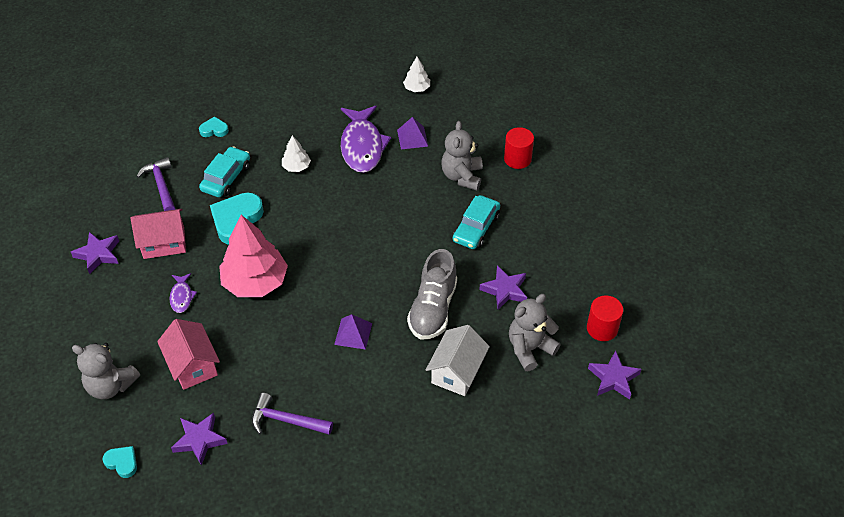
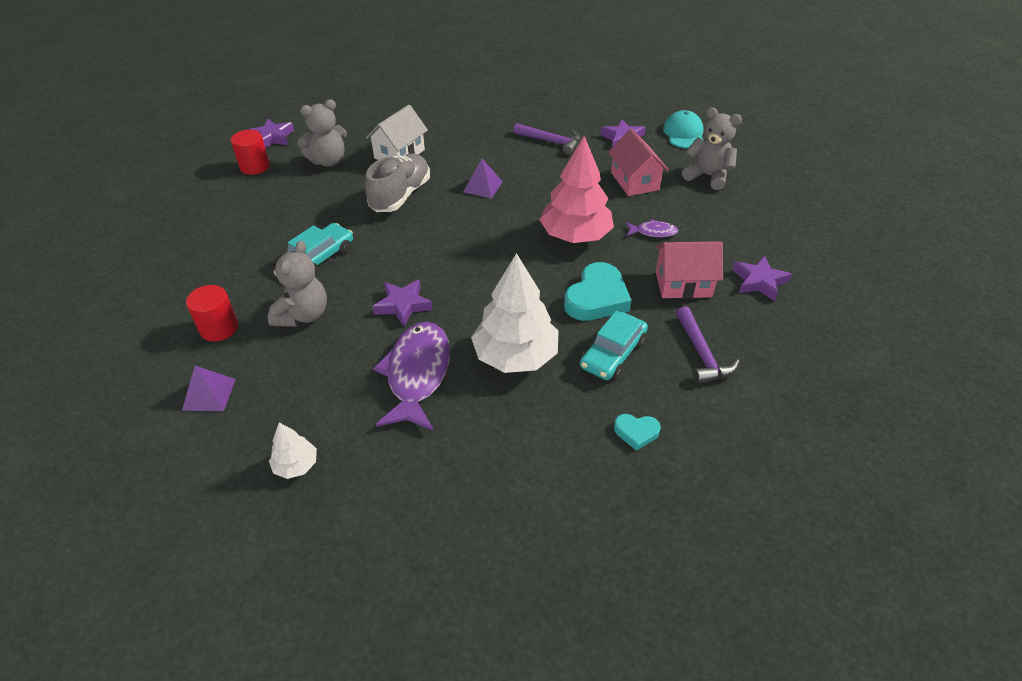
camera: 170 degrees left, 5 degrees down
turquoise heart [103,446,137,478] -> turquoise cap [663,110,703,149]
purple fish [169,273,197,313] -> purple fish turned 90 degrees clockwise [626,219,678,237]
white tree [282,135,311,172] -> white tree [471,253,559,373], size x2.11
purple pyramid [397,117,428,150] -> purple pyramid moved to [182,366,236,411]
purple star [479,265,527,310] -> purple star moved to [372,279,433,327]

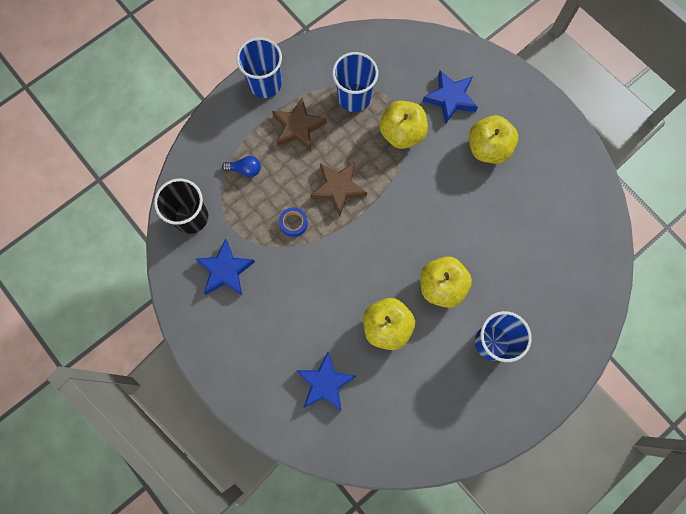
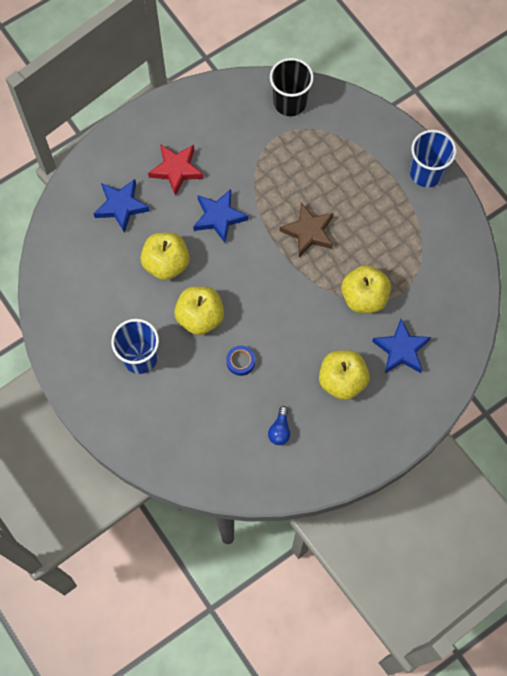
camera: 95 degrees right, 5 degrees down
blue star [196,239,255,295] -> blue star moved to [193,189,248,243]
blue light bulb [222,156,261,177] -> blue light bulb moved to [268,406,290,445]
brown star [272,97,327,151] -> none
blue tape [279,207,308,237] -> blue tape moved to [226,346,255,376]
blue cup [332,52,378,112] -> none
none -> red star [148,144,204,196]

==

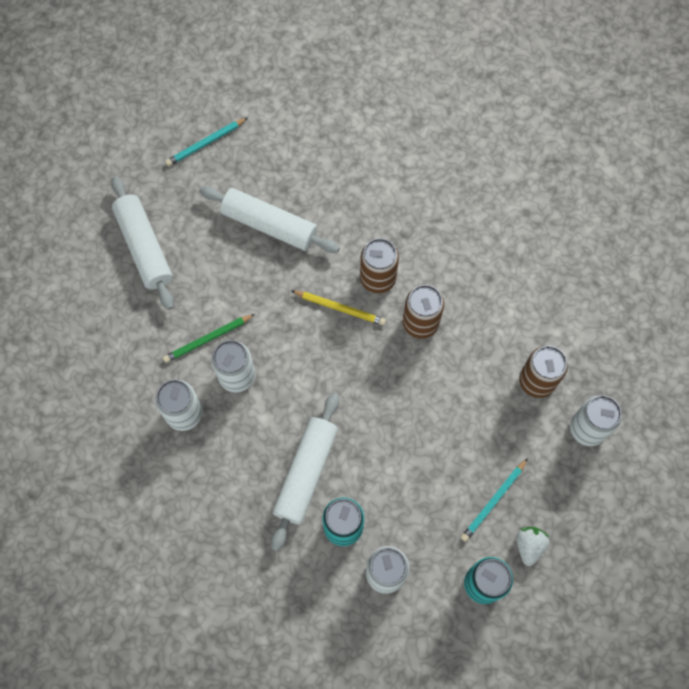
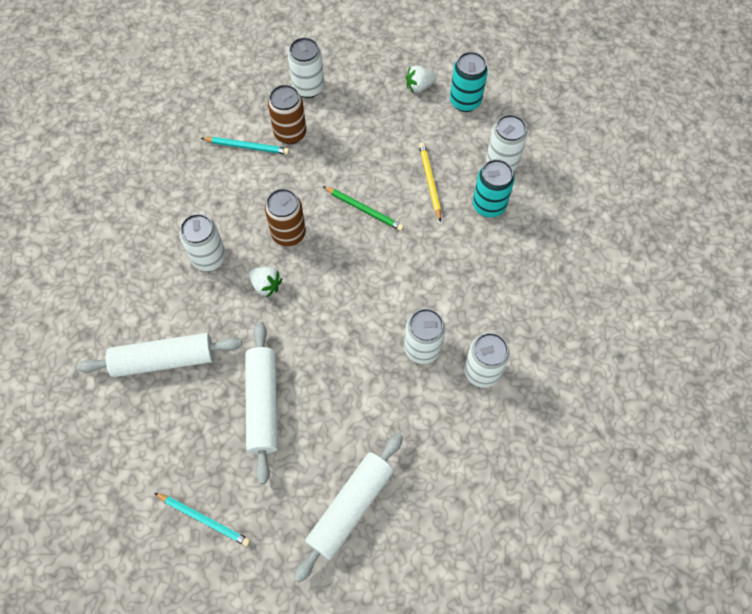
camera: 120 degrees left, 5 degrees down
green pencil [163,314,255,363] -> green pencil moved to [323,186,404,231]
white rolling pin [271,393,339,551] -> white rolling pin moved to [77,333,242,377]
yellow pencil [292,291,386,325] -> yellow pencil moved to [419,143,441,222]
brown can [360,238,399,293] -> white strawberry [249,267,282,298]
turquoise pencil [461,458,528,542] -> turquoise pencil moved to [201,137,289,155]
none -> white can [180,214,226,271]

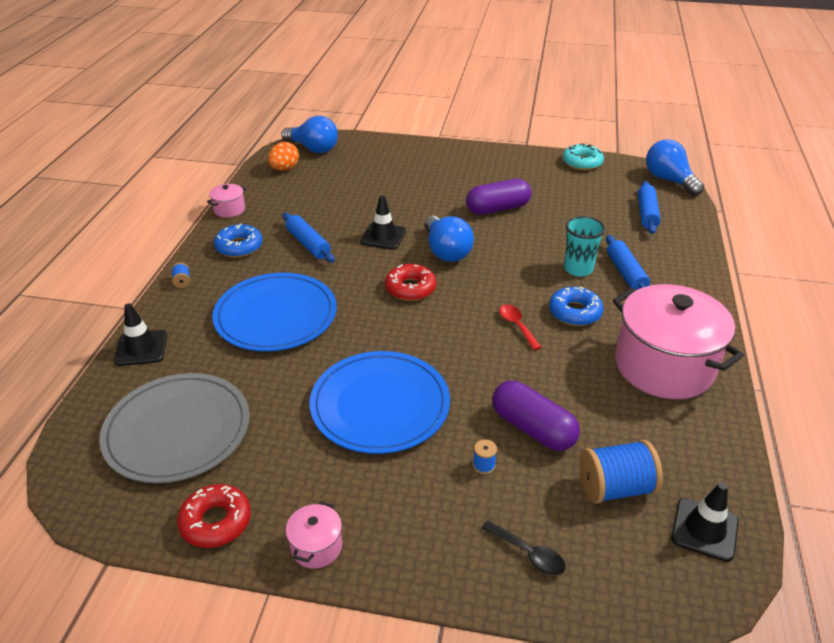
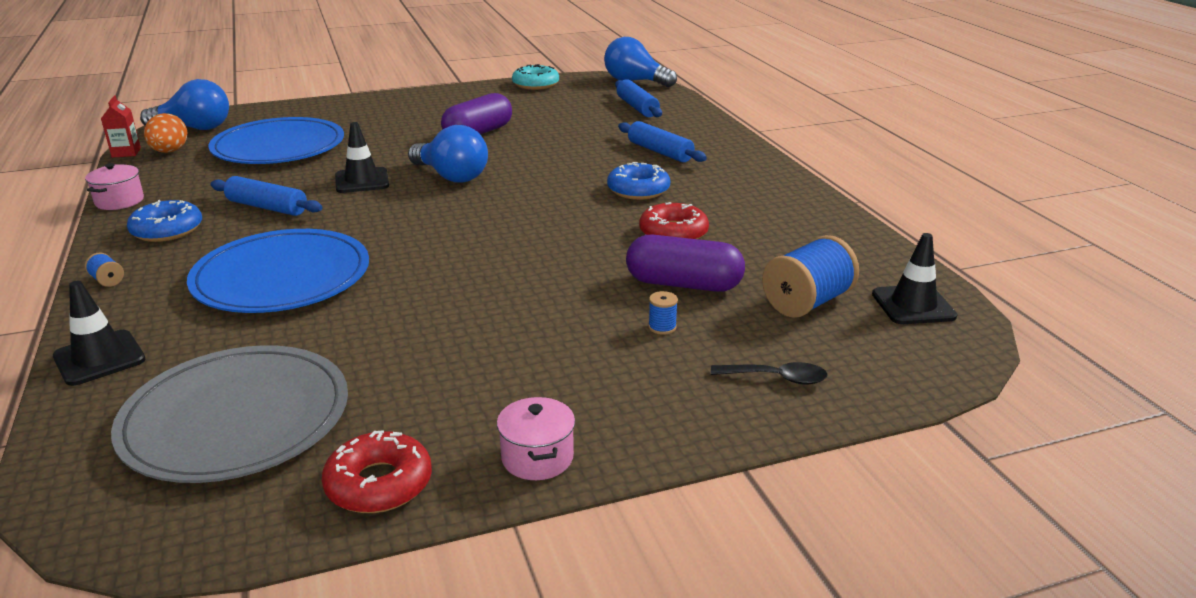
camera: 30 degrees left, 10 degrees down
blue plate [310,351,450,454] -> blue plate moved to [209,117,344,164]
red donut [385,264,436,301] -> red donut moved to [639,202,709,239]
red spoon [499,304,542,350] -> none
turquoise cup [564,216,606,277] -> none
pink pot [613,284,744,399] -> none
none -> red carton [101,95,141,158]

---

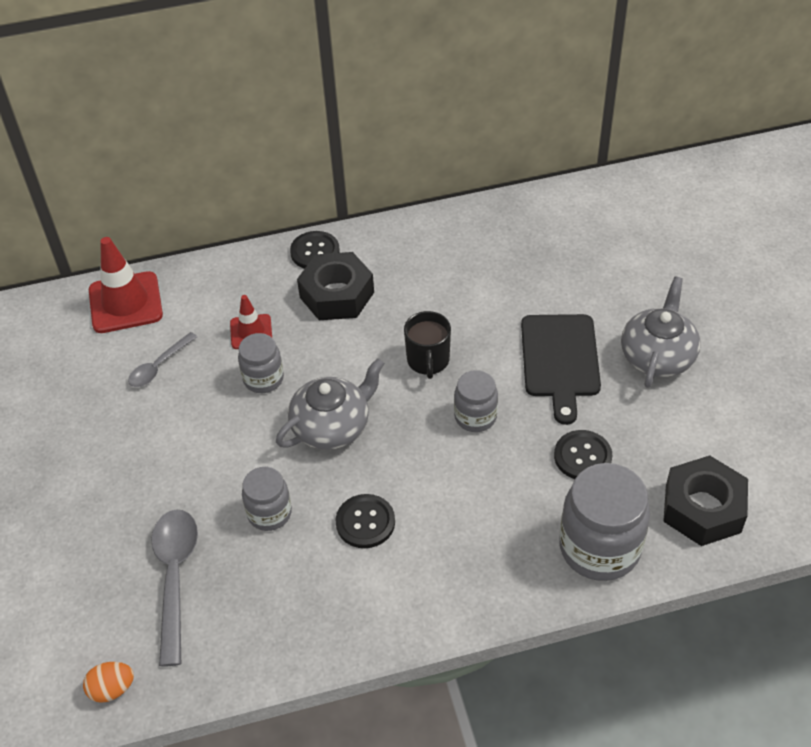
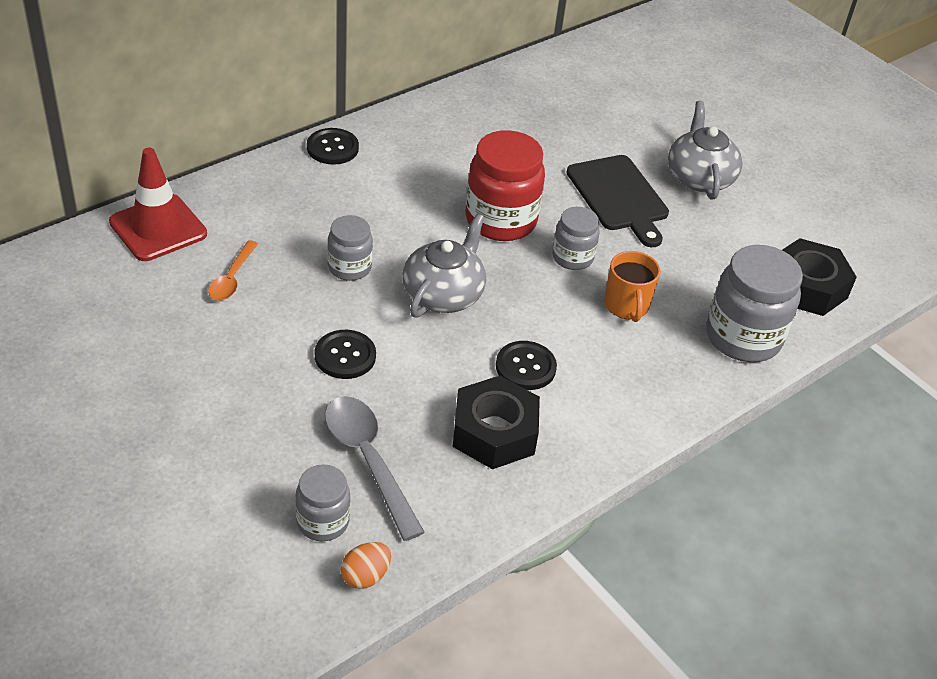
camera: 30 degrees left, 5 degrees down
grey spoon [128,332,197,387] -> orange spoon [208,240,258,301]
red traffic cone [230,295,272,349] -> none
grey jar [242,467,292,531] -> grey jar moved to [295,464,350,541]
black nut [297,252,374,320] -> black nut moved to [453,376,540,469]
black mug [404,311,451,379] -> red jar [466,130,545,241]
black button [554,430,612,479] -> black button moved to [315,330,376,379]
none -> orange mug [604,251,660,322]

Your instructions:
The lines above, starting at the one with "red spoon [499,304,542,350] -> none" and ending at the one with "none -> red carton [101,95,141,158]", are the only ones to return, exactly as written.

Worked solution:
red spoon [499,304,542,350] -> none
turquoise cup [564,216,606,277] -> none
pink pot [613,284,744,399] -> none
none -> red carton [101,95,141,158]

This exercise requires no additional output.